◆ EXERCISE DESCRIPTION ◆
Copy each entry below exactly. No images.

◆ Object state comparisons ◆
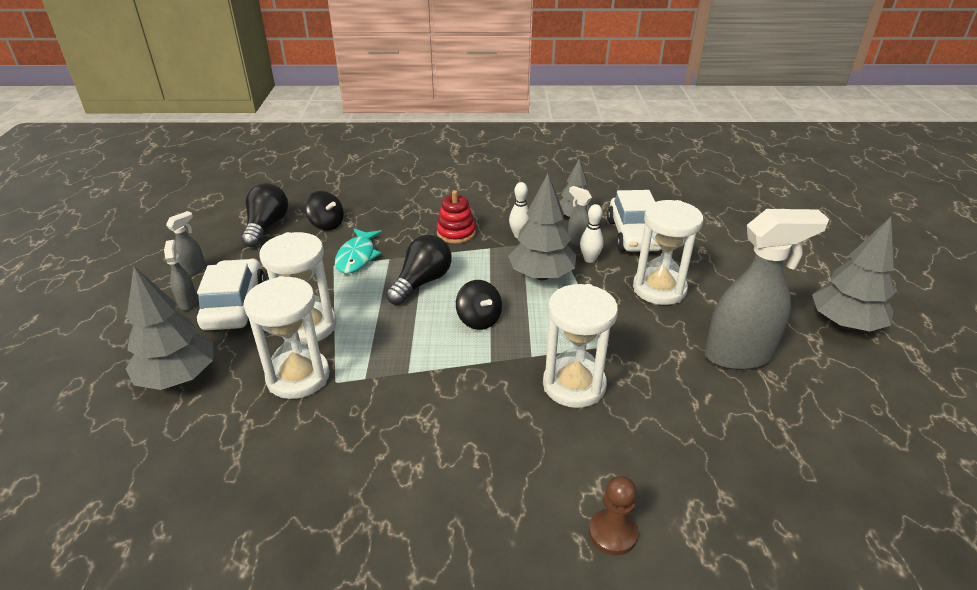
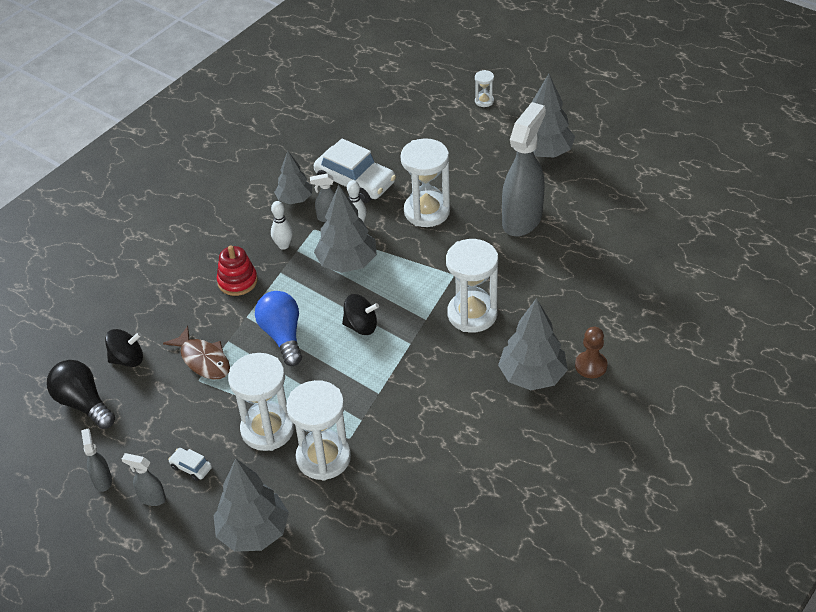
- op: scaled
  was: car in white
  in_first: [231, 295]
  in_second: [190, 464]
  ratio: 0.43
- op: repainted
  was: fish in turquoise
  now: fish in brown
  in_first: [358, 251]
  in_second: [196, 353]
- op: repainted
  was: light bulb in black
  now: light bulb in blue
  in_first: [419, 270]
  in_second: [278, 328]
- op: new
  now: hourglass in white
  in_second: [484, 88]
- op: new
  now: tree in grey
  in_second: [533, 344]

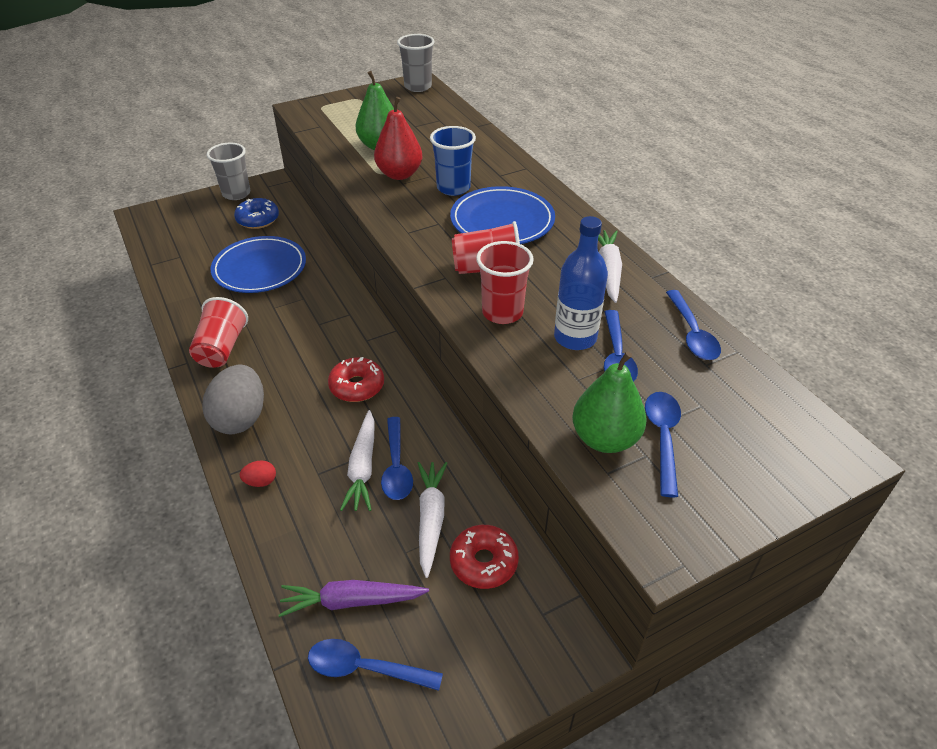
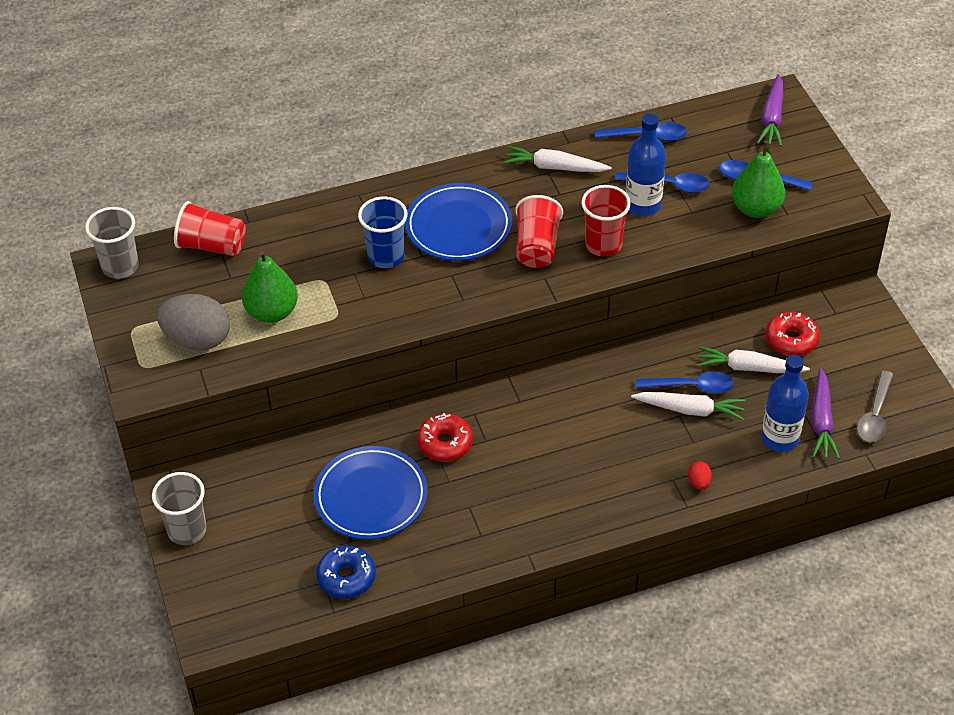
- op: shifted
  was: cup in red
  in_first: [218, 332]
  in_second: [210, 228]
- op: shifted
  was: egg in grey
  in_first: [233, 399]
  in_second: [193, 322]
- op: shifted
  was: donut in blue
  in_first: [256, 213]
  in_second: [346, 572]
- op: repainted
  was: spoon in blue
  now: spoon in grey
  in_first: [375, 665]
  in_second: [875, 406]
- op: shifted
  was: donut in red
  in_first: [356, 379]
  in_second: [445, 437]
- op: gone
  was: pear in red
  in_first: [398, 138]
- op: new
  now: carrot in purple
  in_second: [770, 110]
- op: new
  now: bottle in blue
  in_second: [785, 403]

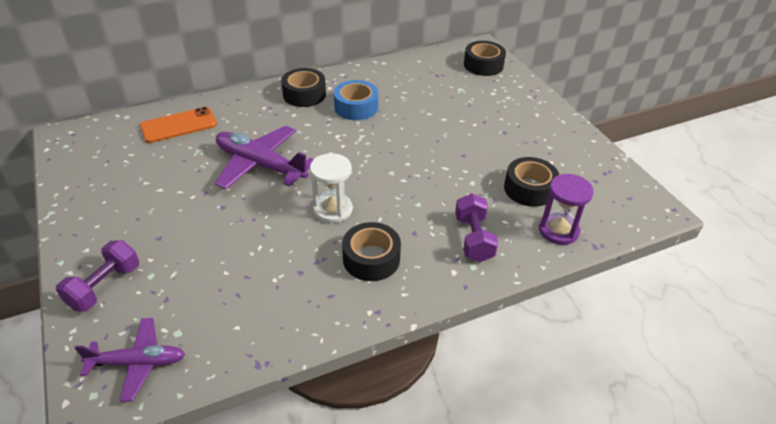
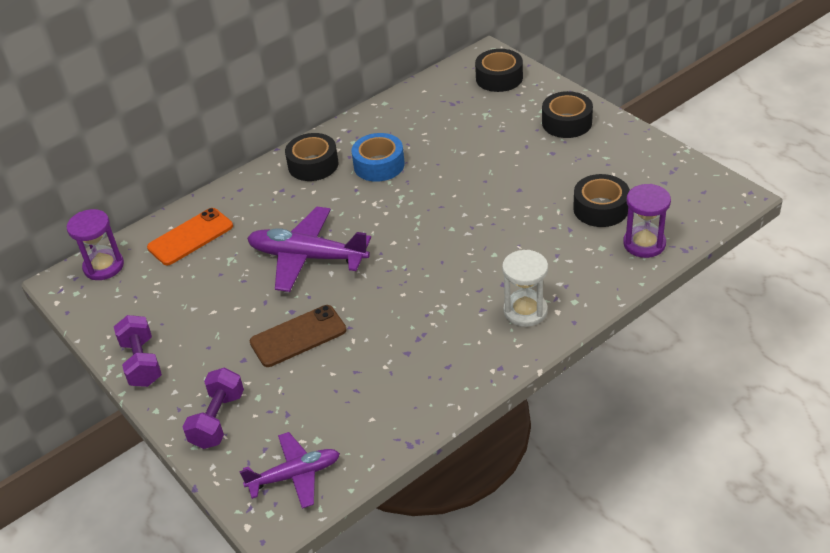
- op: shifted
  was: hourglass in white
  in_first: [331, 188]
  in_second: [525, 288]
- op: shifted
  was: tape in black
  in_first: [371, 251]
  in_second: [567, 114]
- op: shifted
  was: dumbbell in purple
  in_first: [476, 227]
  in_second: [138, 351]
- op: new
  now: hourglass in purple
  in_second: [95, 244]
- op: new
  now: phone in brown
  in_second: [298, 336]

◆ SOLUTION TO THE EXERCISE ◆
- op: scaled
  was: car in white
  in_first: [231, 295]
  in_second: [190, 464]
  ratio: 0.43
- op: repainted
  was: fish in turquoise
  now: fish in brown
  in_first: [358, 251]
  in_second: [196, 353]
- op: repainted
  was: light bulb in black
  now: light bulb in blue
  in_first: [419, 270]
  in_second: [278, 328]
- op: new
  now: hourglass in white
  in_second: [484, 88]
- op: new
  now: tree in grey
  in_second: [533, 344]

- op: shifted
  was: cup in red
  in_first: [218, 332]
  in_second: [210, 228]
- op: shifted
  was: egg in grey
  in_first: [233, 399]
  in_second: [193, 322]
- op: shifted
  was: donut in blue
  in_first: [256, 213]
  in_second: [346, 572]
- op: repainted
  was: spoon in blue
  now: spoon in grey
  in_first: [375, 665]
  in_second: [875, 406]
- op: shifted
  was: donut in red
  in_first: [356, 379]
  in_second: [445, 437]
- op: gone
  was: pear in red
  in_first: [398, 138]
- op: new
  now: carrot in purple
  in_second: [770, 110]
- op: new
  now: bottle in blue
  in_second: [785, 403]

- op: shifted
  was: hourglass in white
  in_first: [331, 188]
  in_second: [525, 288]
- op: shifted
  was: tape in black
  in_first: [371, 251]
  in_second: [567, 114]
- op: shifted
  was: dumbbell in purple
  in_first: [476, 227]
  in_second: [138, 351]
- op: new
  now: hourglass in purple
  in_second: [95, 244]
- op: new
  now: phone in brown
  in_second: [298, 336]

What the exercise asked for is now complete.